» WHAT IS EXPECTED: For every line below, output the text exactly and leave out images.

» INFORMATION PROVIDED:
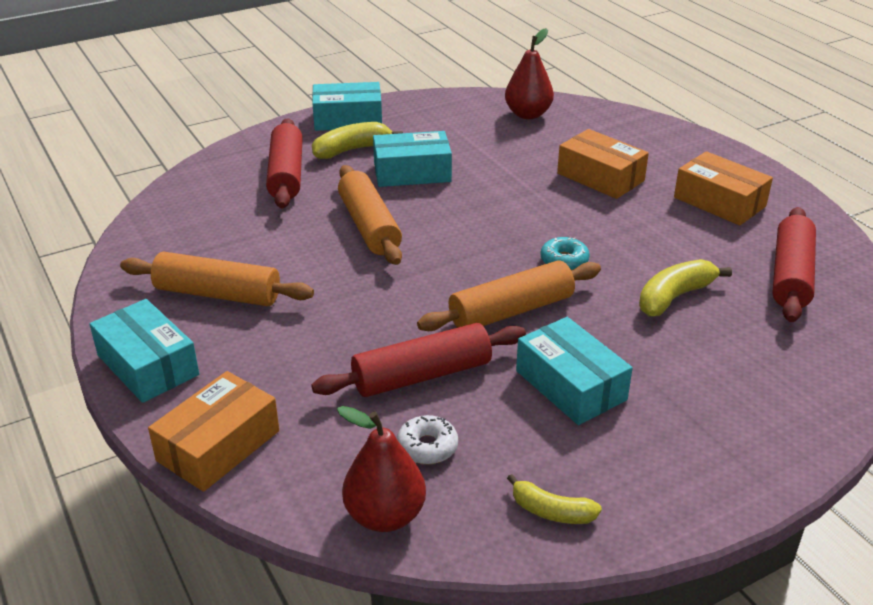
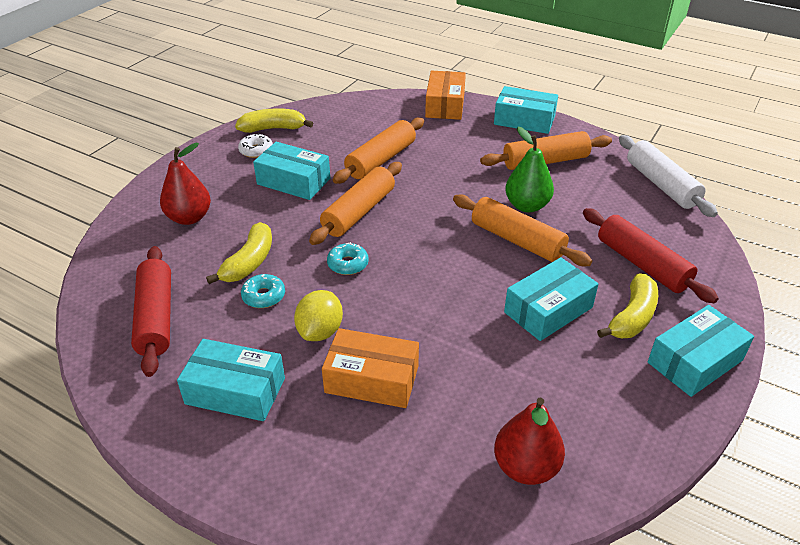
camera: 150 degrees right, 5 degrees up
(144, 225) = (661, 185): none -> white rolling pin
(314, 253) = (527, 206): none -> green pear
(385, 515) = (346, 107): red pear -> red pear (189, 218)
(422, 375) = (381, 160): red rolling pin -> orange rolling pin
(427, 447) = (349, 133): white donut -> white donut (256, 151)
(551, 511) = (273, 128): yellow banana -> yellow banana, size x1.52
(626, 217) = (320, 331): none -> yellow lemon
(669, 260) = (264, 296): none -> turquoise donut
(719, 202) = (235, 391): orange box -> turquoise box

» SOLVED EXERCISE:
camera: 150 degrees right, 5 degrees up
(144, 225) = (661, 185): none -> white rolling pin
(314, 253) = (527, 206): none -> green pear
(385, 515) = (346, 107): red pear -> red pear (189, 218)
(422, 375) = (381, 160): red rolling pin -> orange rolling pin
(427, 447) = (349, 133): white donut -> white donut (256, 151)
(551, 511) = (273, 128): yellow banana -> yellow banana, size x1.52
(626, 217) = (320, 331): none -> yellow lemon
(669, 260) = (264, 296): none -> turquoise donut
(719, 202) = (235, 391): orange box -> turquoise box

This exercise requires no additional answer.